**ASSIGNMENT**
Look for the string "teapot" in the material below. Copy every line where you find it.

════════

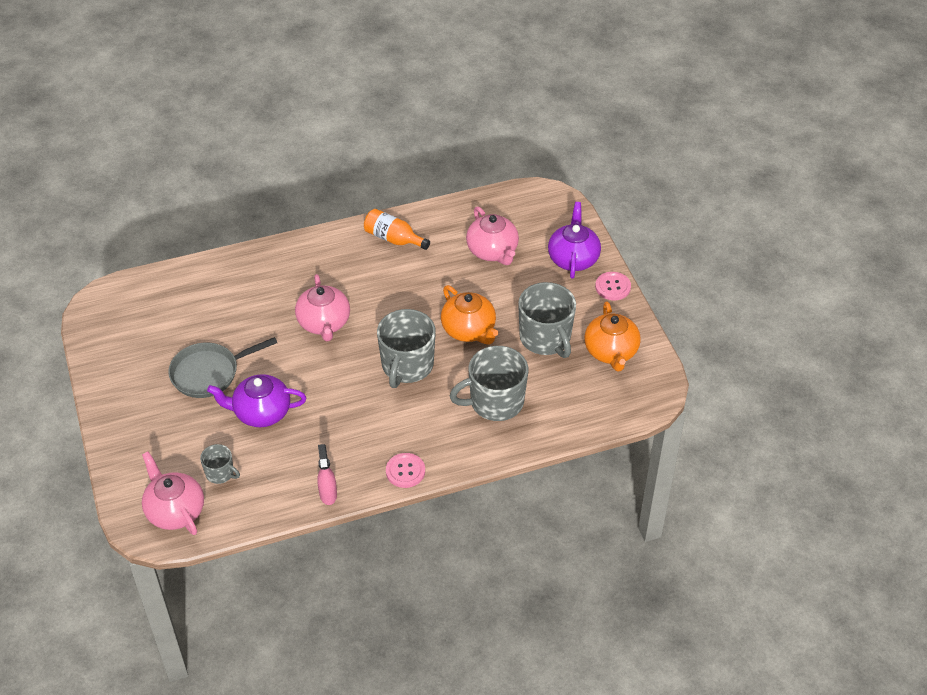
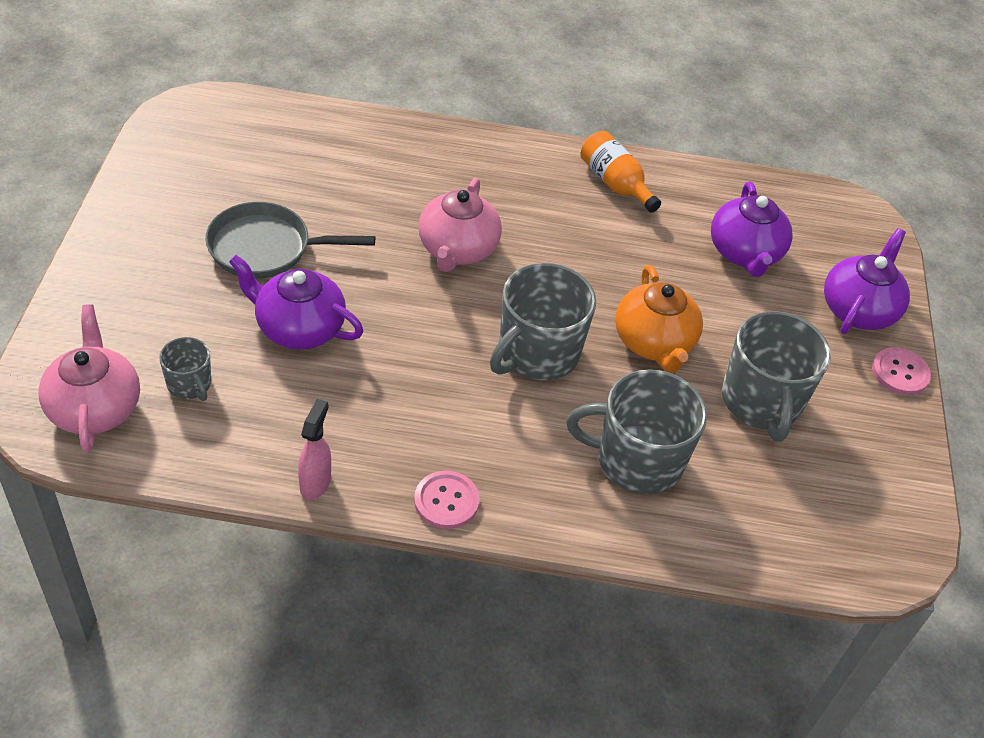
camera: 20 degrees right, 0 degrees up
pink teapot [466,206,519,265] -> purple teapot [711,182,793,277]
orange teapot [584,302,641,371] -> none

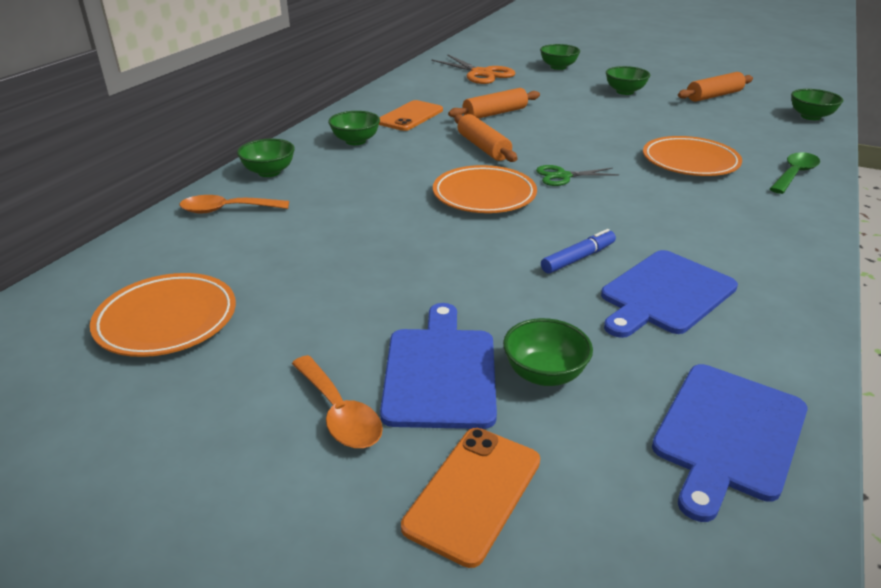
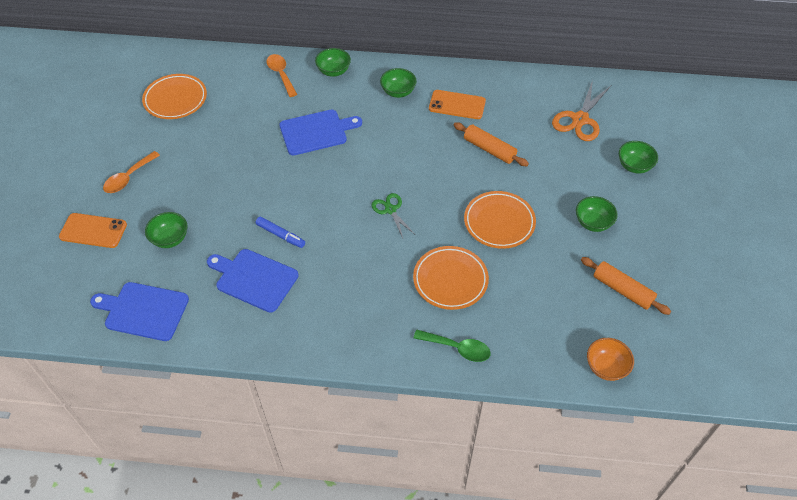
camera: 70 degrees right, 20 degrees up
blue cutting board [380,303,497,429] -> blue cutting board moved to [279,110,362,155]
orange plate [433,165,537,213] -> orange plate moved to [464,191,536,249]
orange rolling pin [455,114,517,162] -> none
green bowl [791,89,843,120] -> orange bowl [587,338,634,381]

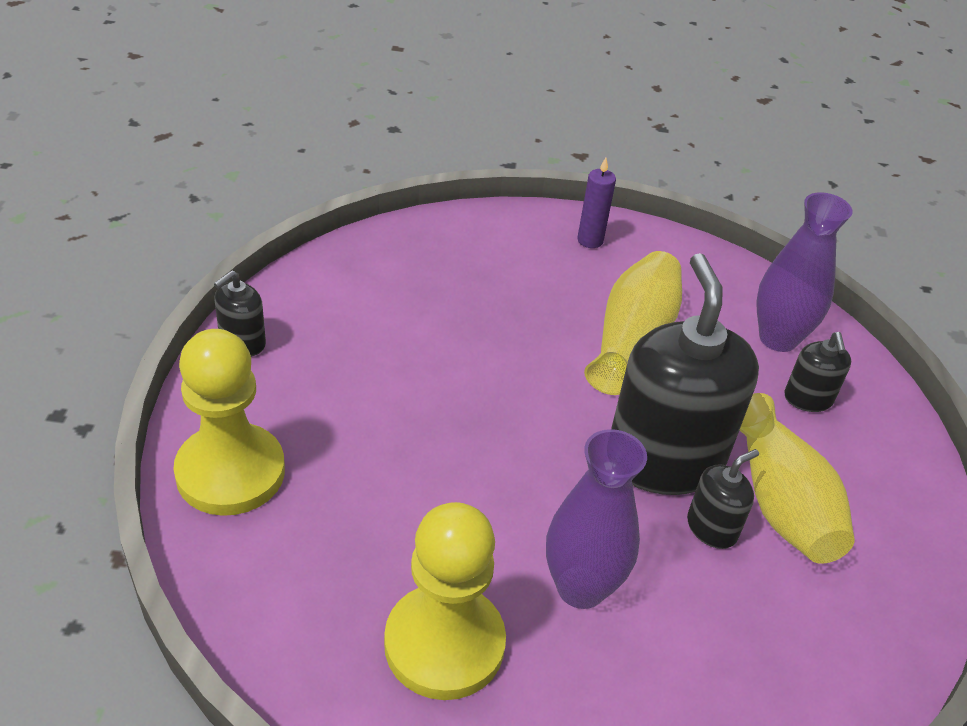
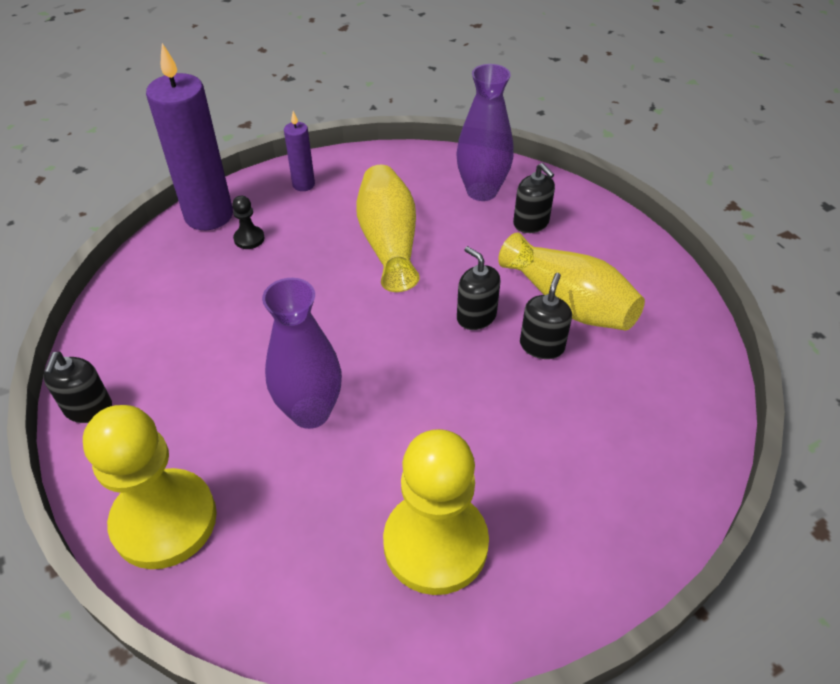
camera: 30 degrees left, 5 degrees up
purple vase [546,429,647,609] -> purple vase moved to [262,278,342,429]
black soap dispenser [611,253,759,495] -> black soap dispenser [457,246,501,330], size x0.45
none -> purple candle [146,43,233,230]
none -> black pawn [232,196,265,249]

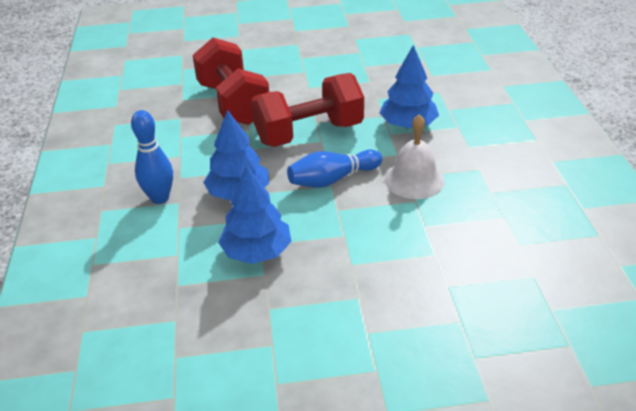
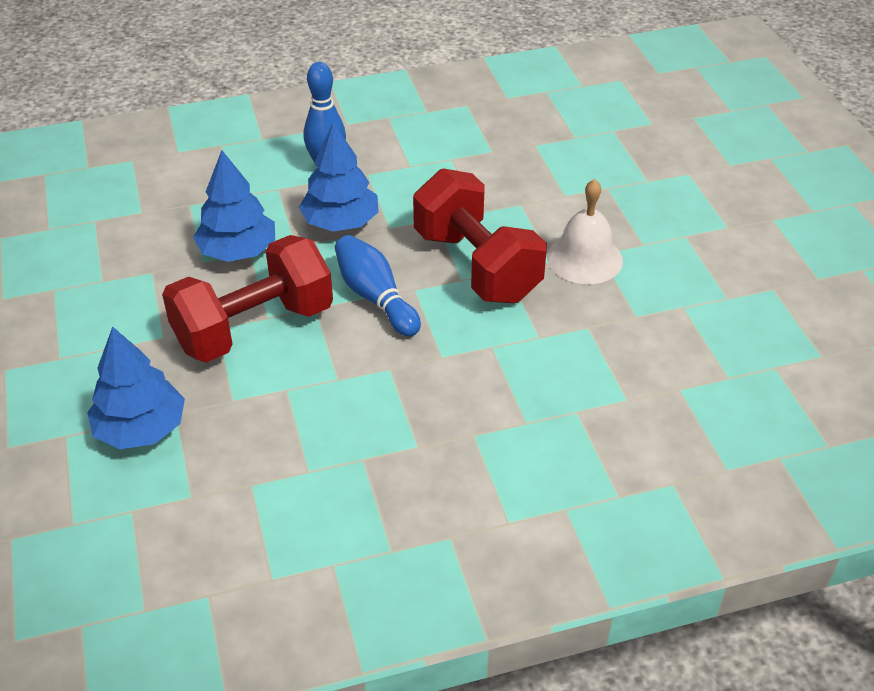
camera: 80 degrees right, 5 degrees up
red dumbbell [193,37,269,125] -> red dumbbell moved to [162,235,333,363]
blue tree [379,45,439,128] -> blue tree moved to [87,326,185,449]
white bell [385,114,445,199] -> white bell moved to [547,179,623,284]

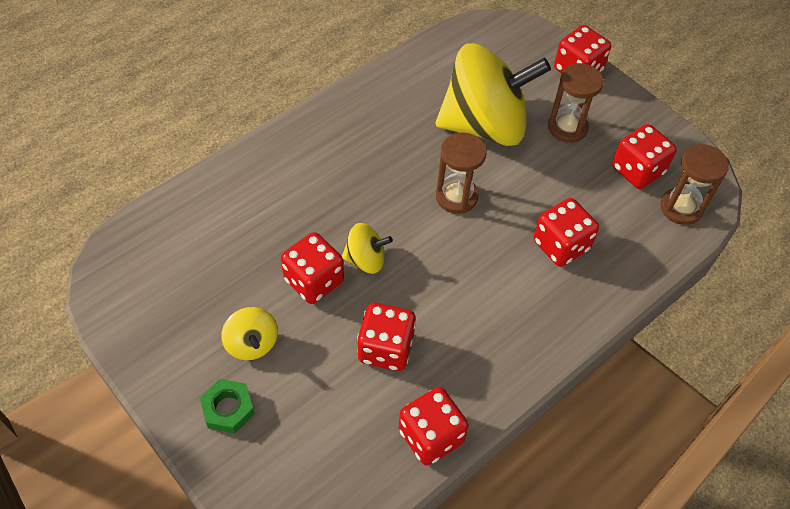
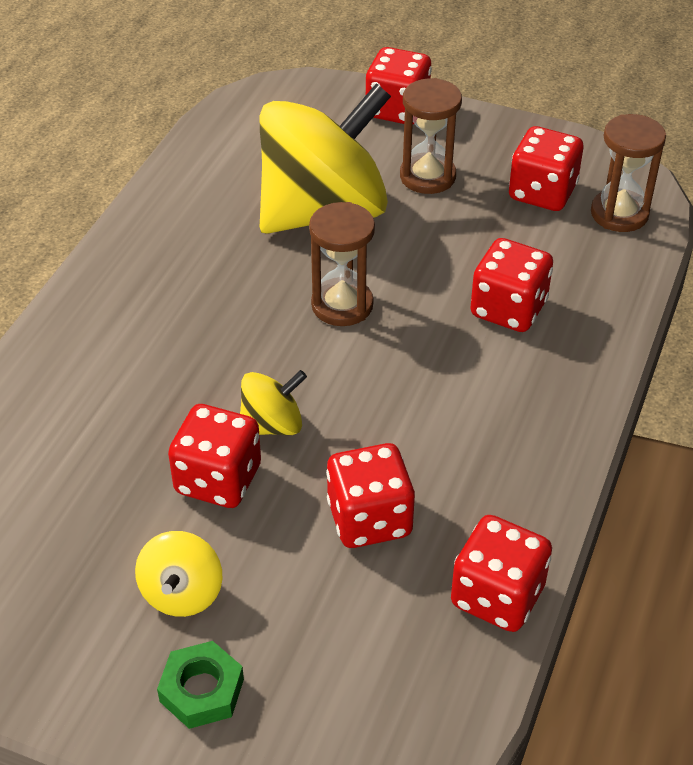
camera: 25 degrees left, 10 degrees down
yellow spinning top [221,307,278,360] -> yellow spinning top turned 60 degrees clockwise [135,531,223,617]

════════

**OUTPUT BELOW**
pink teapot [466,206,519,265] -> purple teapot [711,182,793,277]
orange teapot [584,302,641,371] -> none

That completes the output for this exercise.